=== Dataset records ===

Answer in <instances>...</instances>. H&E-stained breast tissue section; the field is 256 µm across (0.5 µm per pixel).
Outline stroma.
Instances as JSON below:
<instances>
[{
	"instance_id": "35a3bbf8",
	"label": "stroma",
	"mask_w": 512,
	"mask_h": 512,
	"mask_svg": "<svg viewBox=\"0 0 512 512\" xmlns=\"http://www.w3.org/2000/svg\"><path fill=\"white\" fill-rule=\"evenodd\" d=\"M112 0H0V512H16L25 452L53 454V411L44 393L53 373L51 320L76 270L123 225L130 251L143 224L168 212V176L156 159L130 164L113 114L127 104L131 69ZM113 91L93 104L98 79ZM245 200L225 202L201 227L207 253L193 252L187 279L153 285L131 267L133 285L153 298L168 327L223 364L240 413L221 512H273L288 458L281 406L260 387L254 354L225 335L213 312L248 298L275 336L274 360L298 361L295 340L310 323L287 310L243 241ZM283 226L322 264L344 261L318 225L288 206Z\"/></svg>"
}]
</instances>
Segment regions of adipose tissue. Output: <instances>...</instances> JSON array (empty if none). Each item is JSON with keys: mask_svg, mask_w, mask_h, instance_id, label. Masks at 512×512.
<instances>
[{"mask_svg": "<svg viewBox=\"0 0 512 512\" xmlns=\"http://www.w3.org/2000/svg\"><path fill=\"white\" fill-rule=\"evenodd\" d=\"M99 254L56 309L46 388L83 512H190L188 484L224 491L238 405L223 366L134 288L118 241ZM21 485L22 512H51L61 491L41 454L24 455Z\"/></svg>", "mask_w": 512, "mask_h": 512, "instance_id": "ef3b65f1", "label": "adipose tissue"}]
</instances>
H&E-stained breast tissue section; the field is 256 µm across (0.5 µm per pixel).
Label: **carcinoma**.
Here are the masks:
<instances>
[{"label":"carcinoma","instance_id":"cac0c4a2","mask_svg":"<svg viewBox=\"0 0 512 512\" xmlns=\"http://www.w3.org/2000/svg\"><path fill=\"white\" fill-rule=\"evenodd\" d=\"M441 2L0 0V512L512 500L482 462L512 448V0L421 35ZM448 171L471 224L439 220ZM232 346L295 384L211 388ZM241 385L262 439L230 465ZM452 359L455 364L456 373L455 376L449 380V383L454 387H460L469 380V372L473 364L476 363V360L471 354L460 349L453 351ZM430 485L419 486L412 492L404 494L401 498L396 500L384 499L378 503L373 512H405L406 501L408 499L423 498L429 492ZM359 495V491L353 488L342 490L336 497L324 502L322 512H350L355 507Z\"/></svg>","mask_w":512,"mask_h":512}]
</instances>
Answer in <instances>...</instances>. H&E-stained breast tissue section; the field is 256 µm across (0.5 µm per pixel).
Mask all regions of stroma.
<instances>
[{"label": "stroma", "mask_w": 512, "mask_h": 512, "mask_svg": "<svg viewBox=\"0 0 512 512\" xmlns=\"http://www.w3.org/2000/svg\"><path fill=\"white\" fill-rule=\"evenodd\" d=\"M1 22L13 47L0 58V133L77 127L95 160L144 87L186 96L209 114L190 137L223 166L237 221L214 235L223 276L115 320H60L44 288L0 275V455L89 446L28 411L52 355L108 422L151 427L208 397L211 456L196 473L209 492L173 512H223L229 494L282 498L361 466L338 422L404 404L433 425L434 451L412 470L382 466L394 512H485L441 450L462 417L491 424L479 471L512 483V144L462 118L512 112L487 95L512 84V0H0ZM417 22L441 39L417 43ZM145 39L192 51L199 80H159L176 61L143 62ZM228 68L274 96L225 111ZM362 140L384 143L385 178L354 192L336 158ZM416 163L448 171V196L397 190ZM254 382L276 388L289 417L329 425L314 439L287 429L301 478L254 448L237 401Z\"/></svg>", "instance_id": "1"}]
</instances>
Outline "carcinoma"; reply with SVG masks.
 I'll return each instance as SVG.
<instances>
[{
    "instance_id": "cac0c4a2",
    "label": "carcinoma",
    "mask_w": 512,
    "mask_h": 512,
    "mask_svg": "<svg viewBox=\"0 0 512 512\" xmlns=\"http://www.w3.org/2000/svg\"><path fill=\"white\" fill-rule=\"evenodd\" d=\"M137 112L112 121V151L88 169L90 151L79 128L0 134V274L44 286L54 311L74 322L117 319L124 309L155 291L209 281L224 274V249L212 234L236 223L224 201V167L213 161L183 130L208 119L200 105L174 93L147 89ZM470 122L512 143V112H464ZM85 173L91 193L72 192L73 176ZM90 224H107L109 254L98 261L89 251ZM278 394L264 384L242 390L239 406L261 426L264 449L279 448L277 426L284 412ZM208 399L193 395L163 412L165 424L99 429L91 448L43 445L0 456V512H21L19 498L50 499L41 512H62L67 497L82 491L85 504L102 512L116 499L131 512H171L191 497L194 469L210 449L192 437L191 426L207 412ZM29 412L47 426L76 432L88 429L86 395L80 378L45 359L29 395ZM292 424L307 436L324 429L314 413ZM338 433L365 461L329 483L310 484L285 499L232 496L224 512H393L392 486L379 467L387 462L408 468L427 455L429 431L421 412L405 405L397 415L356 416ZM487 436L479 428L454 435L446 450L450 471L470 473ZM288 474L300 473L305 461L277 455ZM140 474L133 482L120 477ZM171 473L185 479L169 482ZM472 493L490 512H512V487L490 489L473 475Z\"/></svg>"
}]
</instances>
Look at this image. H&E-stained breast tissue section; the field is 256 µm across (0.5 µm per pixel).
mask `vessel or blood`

===

[Required work] Write the whole listing out again. Keep every line exactly as it is.

[Result of this task]
Answer in <instances>...</instances>. H&E-stained breast tissue section; the field is 256 µm across (0.5 µm per pixel).
Outline stroma.
Instances as JSON below:
<instances>
[{
	"instance_id": "35a3bbf8",
	"label": "stroma",
	"mask_w": 512,
	"mask_h": 512,
	"mask_svg": "<svg viewBox=\"0 0 512 512\" xmlns=\"http://www.w3.org/2000/svg\"><path fill=\"white\" fill-rule=\"evenodd\" d=\"M112 0H0V512H16L25 452L53 454V411L44 393L53 373L51 320L76 270L123 225L130 251L143 224L168 212V176L156 159L130 164L113 114L127 104L131 69ZM113 91L93 104L98 79ZM245 200L225 202L201 227L207 253L193 252L187 279L153 285L131 267L133 285L153 298L168 327L223 364L240 413L221 512H273L288 458L281 406L260 387L254 354L225 335L213 312L248 298L275 336L274 360L298 361L295 340L310 323L287 310L243 241ZM283 226L322 264L344 261L318 225L288 206Z\"/></svg>"
}]
</instances>
Segment regions of adipose tissue. Output: <instances>...</instances> JSON array (empty if none). Each item is JSON with keys: mask_svg, mask_w, mask_h, instance_id, label. Masks at 512×512.
<instances>
[{"mask_svg": "<svg viewBox=\"0 0 512 512\" xmlns=\"http://www.w3.org/2000/svg\"><path fill=\"white\" fill-rule=\"evenodd\" d=\"M99 254L56 309L46 388L83 512H190L188 484L224 491L238 405L223 366L134 288L118 241ZM21 485L22 512H51L61 491L41 454L24 455Z\"/></svg>", "mask_w": 512, "mask_h": 512, "instance_id": "ef3b65f1", "label": "adipose tissue"}]
</instances>
H&E-stained breast tissue section; the field is 256 µm across (0.5 µm per pixel).
Label: **carcinoma**.
Here are the masks:
<instances>
[{"label":"carcinoma","instance_id":"cac0c4a2","mask_svg":"<svg viewBox=\"0 0 512 512\" xmlns=\"http://www.w3.org/2000/svg\"><path fill=\"white\" fill-rule=\"evenodd\" d=\"M441 2L0 0V512L512 500L482 462L512 448V0L421 35ZM448 171L471 224L439 220ZM232 346L295 384L211 388ZM241 385L262 439L230 465ZM452 359L455 364L456 373L455 376L449 380V383L454 387H460L469 380V372L473 364L476 363V360L471 354L460 349L453 351ZM430 485L419 486L412 492L404 494L401 498L396 500L384 499L378 503L373 512H405L406 501L408 499L423 498L429 492ZM359 495V491L353 488L342 490L336 497L324 502L322 512H350L355 507Z\"/></svg>","mask_w":512,"mask_h":512}]
</instances>
Answer in <instances>...</instances>. H&E-stained breast tissue section; the field is 256 µm across (0.5 µm per pixel).
Mask all regions of stroma.
<instances>
[{"label": "stroma", "mask_w": 512, "mask_h": 512, "mask_svg": "<svg viewBox=\"0 0 512 512\" xmlns=\"http://www.w3.org/2000/svg\"><path fill=\"white\" fill-rule=\"evenodd\" d=\"M1 22L13 47L0 58V133L77 127L95 160L144 87L186 96L209 114L190 137L223 166L237 221L214 235L223 276L115 320H60L44 288L0 275V455L89 446L28 411L52 355L108 422L151 427L208 397L211 456L196 473L209 492L173 512H223L229 494L282 498L361 466L338 422L404 404L433 425L434 451L412 470L382 466L394 512H485L441 450L462 417L491 424L479 471L512 483V144L462 118L512 112L487 95L512 84V0H0ZM417 22L441 39L417 43ZM145 39L192 51L199 80H159L176 61L143 62ZM228 68L274 96L225 111ZM362 140L384 143L385 178L354 192L336 158ZM416 163L448 171V196L397 190ZM254 382L276 388L289 417L329 425L314 439L287 429L301 478L254 448L237 401Z\"/></svg>", "instance_id": "1"}]
</instances>
Outline "carcinoma"; reply with SVG masks.
 I'll return each instance as SVG.
<instances>
[{
    "instance_id": "cac0c4a2",
    "label": "carcinoma",
    "mask_w": 512,
    "mask_h": 512,
    "mask_svg": "<svg viewBox=\"0 0 512 512\" xmlns=\"http://www.w3.org/2000/svg\"><path fill=\"white\" fill-rule=\"evenodd\" d=\"M137 112L112 121V151L88 169L90 151L79 128L0 134V274L44 286L54 311L74 322L117 319L124 309L155 291L209 281L224 274V249L212 234L236 223L224 201V167L213 161L183 130L208 119L200 105L174 93L147 89ZM470 122L512 143V112H464ZM85 173L91 193L72 192L73 176ZM90 224H107L109 254L98 261L89 251ZM278 394L264 384L242 390L239 406L261 426L264 449L279 448L277 426L284 412ZM208 399L193 395L163 412L165 424L99 429L91 448L43 445L0 456V512H21L19 498L50 499L41 512H62L67 497L82 491L85 504L102 512L116 499L131 512H171L191 497L194 469L210 449L192 437L191 426L207 412ZM29 412L47 426L76 432L88 429L86 395L80 378L45 359L29 395ZM292 424L307 436L324 429L314 413ZM338 433L365 461L329 483L310 484L285 499L232 496L224 512H393L392 486L379 467L387 462L408 468L427 455L429 431L421 412L405 405L397 415L356 416ZM487 436L479 428L454 435L446 450L450 471L470 473ZM288 474L300 473L305 461L277 455ZM140 474L133 482L120 477ZM171 473L185 479L169 482ZM472 493L490 512H512V487L490 489L473 475Z\"/></svg>"
}]
</instances>
Look at this image. H&E-stained breast tissue section; the field is 256 µm across (0.5 µm per pixel).
mask `vessel or blood`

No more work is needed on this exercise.